Data extract:
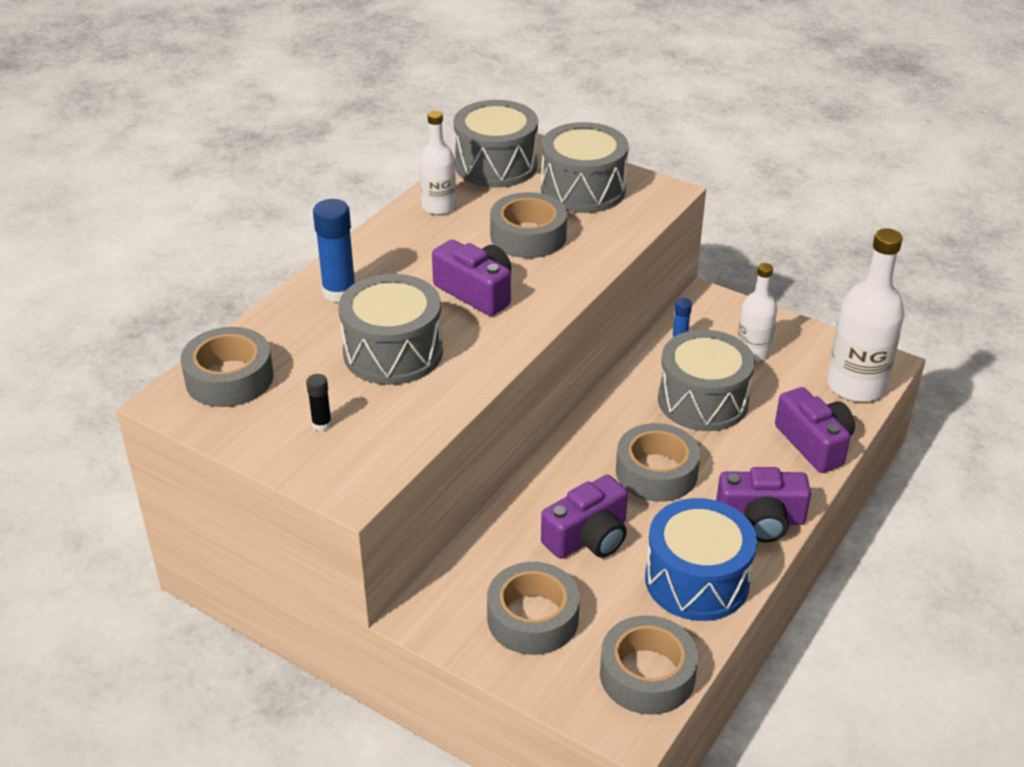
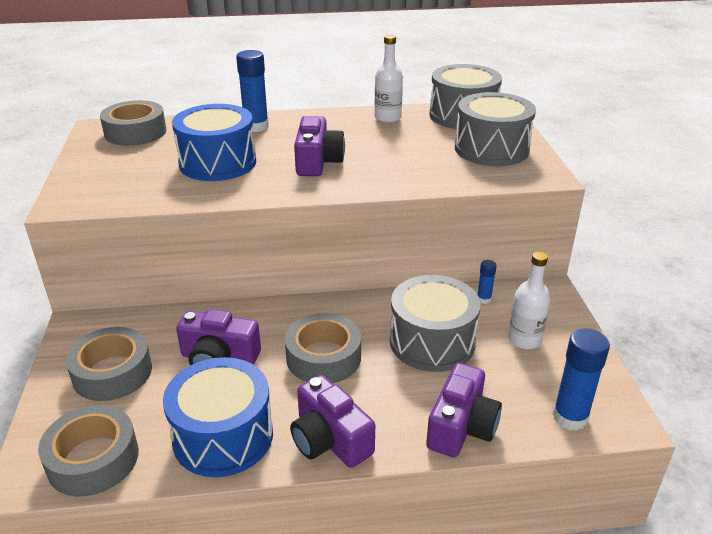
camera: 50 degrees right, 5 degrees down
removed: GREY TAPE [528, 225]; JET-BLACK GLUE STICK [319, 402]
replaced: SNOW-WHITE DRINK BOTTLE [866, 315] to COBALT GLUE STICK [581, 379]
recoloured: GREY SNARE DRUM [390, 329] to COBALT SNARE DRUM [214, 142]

==

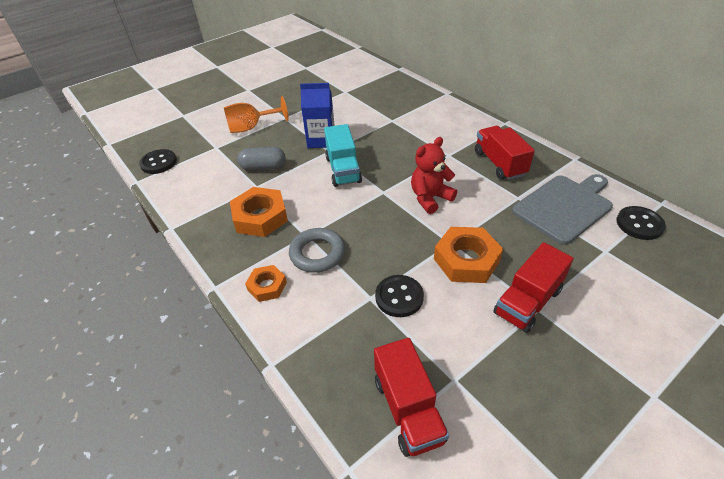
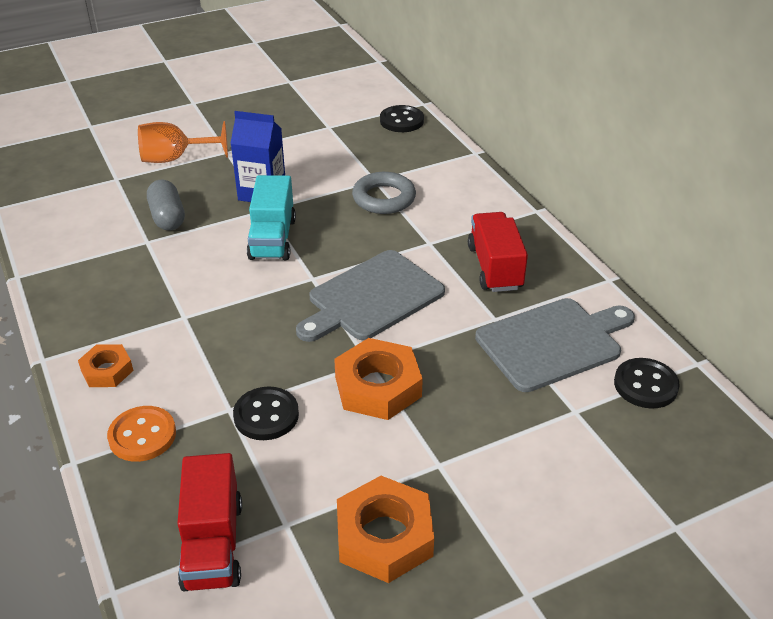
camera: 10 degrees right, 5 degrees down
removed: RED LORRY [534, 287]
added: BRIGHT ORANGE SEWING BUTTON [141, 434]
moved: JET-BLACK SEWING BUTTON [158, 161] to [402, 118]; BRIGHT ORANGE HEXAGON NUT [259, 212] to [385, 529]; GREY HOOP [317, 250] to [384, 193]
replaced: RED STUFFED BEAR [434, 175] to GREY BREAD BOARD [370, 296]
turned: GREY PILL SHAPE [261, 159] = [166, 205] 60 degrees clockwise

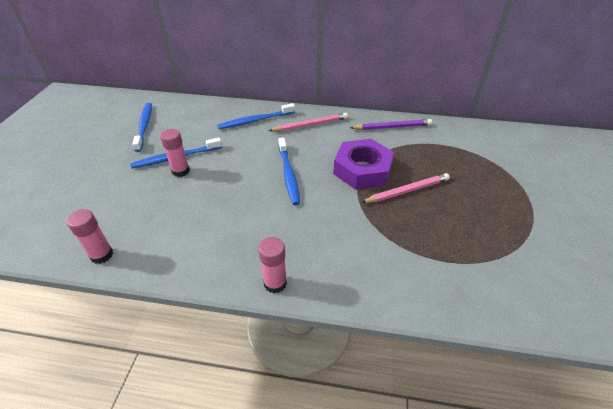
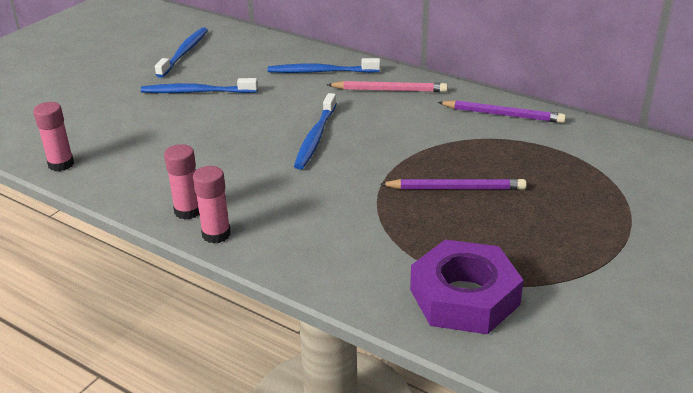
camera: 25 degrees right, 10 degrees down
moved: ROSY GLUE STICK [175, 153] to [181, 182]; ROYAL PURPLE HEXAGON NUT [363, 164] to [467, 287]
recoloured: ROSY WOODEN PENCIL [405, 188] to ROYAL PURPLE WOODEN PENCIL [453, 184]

Task to carry out: From the material above, set down exactly the lines between the line holding "moved: ROSY GLUE" and the line holding "recoloured: ROSY WOODEN", inclusive. Include nothing else.

Completed task:
moved: ROSY GLUE STICK [175, 153] to [181, 182]; ROYAL PURPLE HEXAGON NUT [363, 164] to [467, 287]
recoloured: ROSY WOODEN PENCIL [405, 188] to ROYAL PURPLE WOODEN PENCIL [453, 184]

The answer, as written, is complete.